[Exercise objective]
After dropping the pictures, give again exactly the lines of the data from its first line through the line with "turquoise robot [846,426,959,570]", which is included as well.

[Given records]
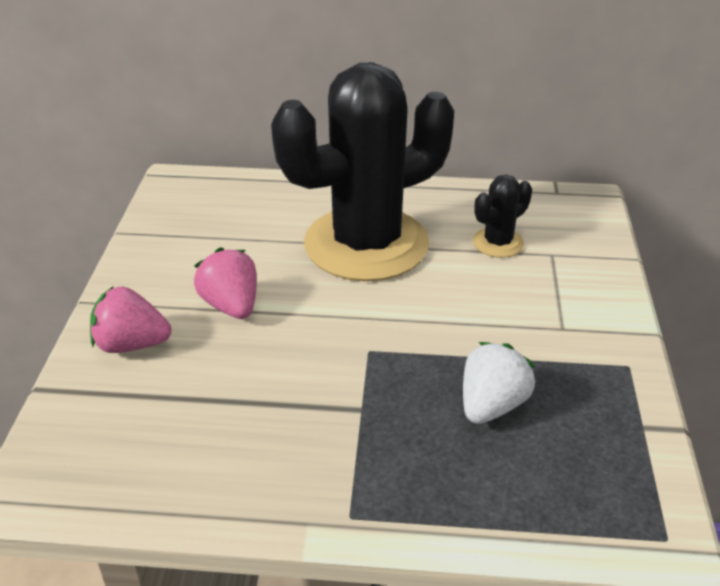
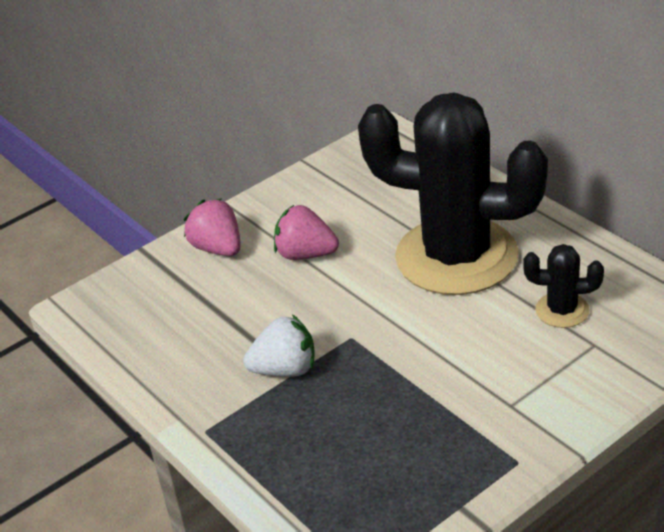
camera: 50 degrees right, 0 degrees up
pink strawberry [194,247,257,319] -> pink strawberry turned 90 degrees counterclockwise [274,204,339,260]
white strawberry [463,342,535,424] -> white strawberry moved to [243,314,315,377]

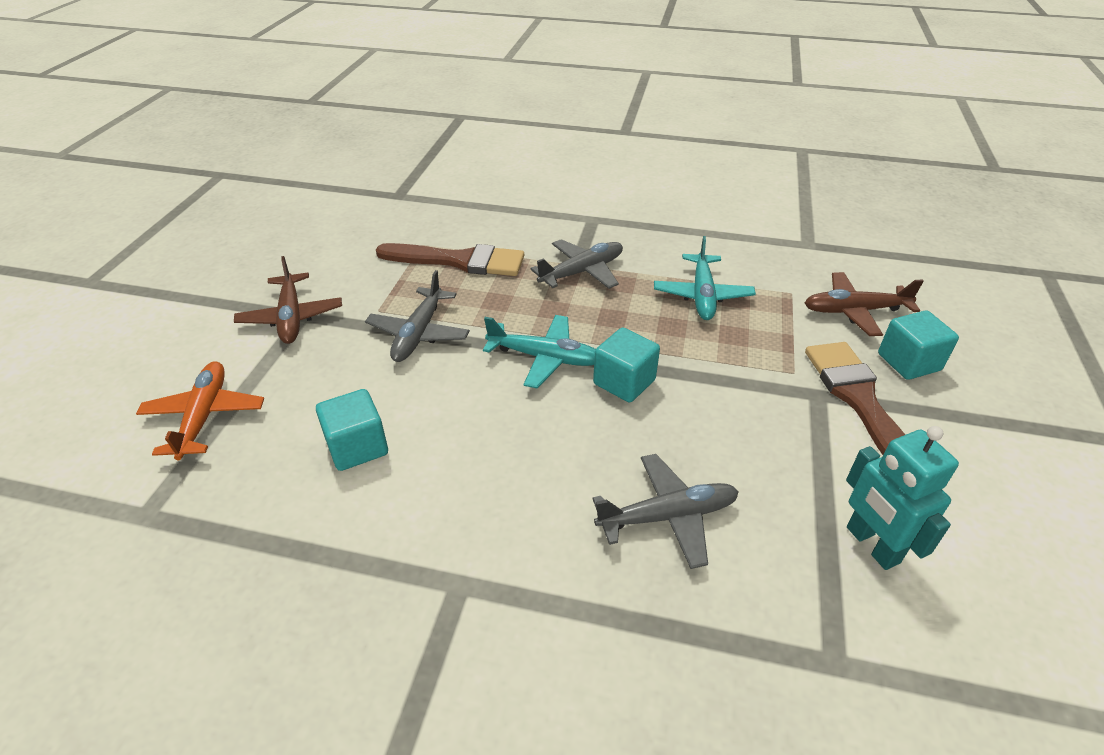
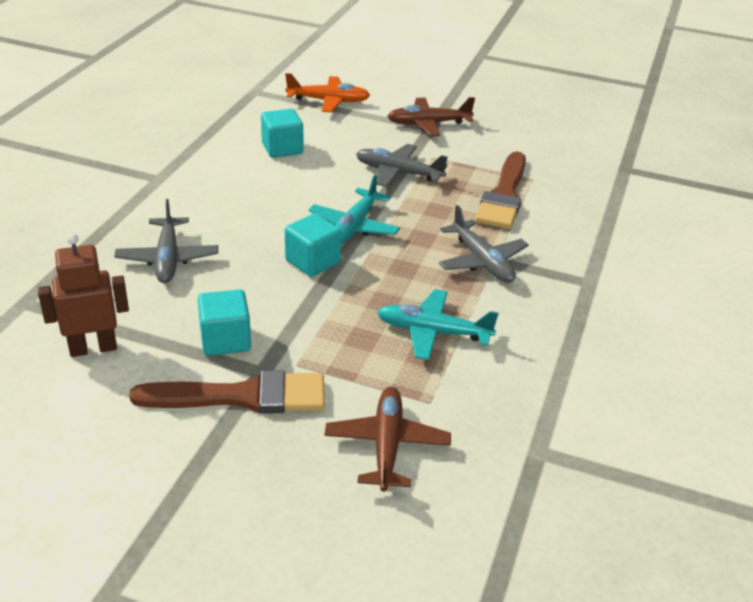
camera: 95 degrees right, 5 degrees down
turquoise robot [846,426,959,570] -> brown robot [38,233,129,357]
turquoise cube [878,311,959,380] -> turquoise cube moved to [197,289,251,356]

[Problem solution]
camera: 50 degrees right, 0 degrees up
pink strawberry [194,247,257,319] -> pink strawberry turned 90 degrees counterclockwise [274,204,339,260]
white strawberry [463,342,535,424] -> white strawberry moved to [243,314,315,377]

camera: 95 degrees right, 5 degrees down
turquoise robot [846,426,959,570] -> brown robot [38,233,129,357]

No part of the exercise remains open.